YOUR TASK ::
Only the lines from the one with "(427, 371) = (531, 198): pink" through the end of the data are wanted, copied exactly.

DATASET EXTRACT ::
——————————
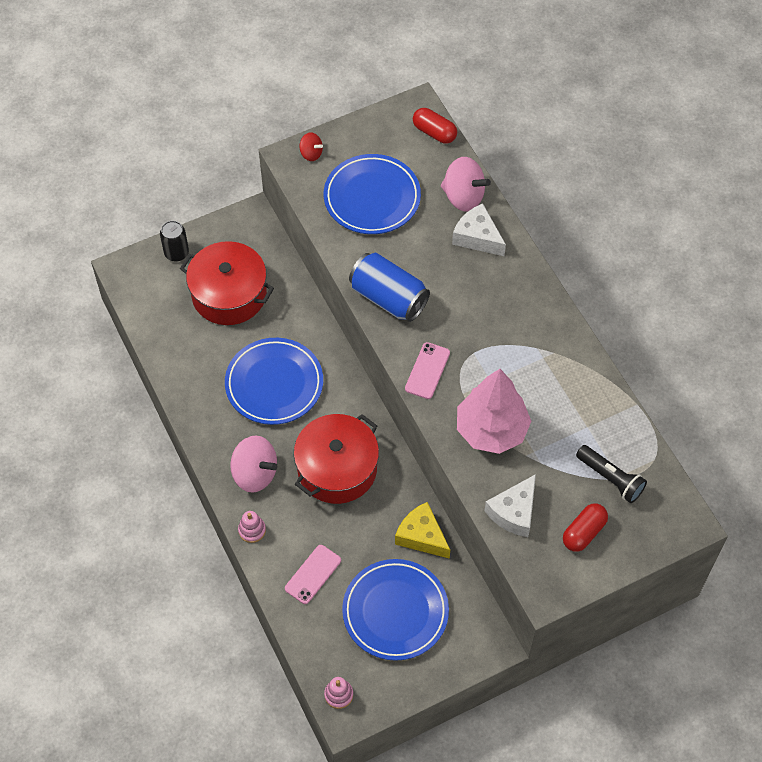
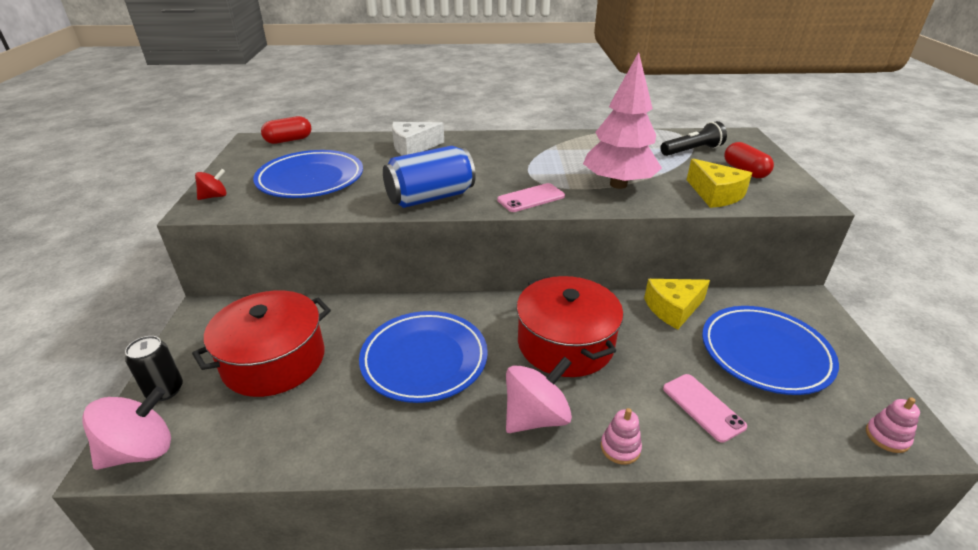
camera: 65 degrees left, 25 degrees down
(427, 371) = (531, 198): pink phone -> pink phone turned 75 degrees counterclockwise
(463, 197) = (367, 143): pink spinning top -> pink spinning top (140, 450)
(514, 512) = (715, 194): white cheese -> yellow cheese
——————————
SOLUTION ::
(427, 371) = (531, 198): pink phone -> pink phone turned 75 degrees counterclockwise
(463, 197) = (367, 143): pink spinning top -> pink spinning top (140, 450)
(514, 512) = (715, 194): white cheese -> yellow cheese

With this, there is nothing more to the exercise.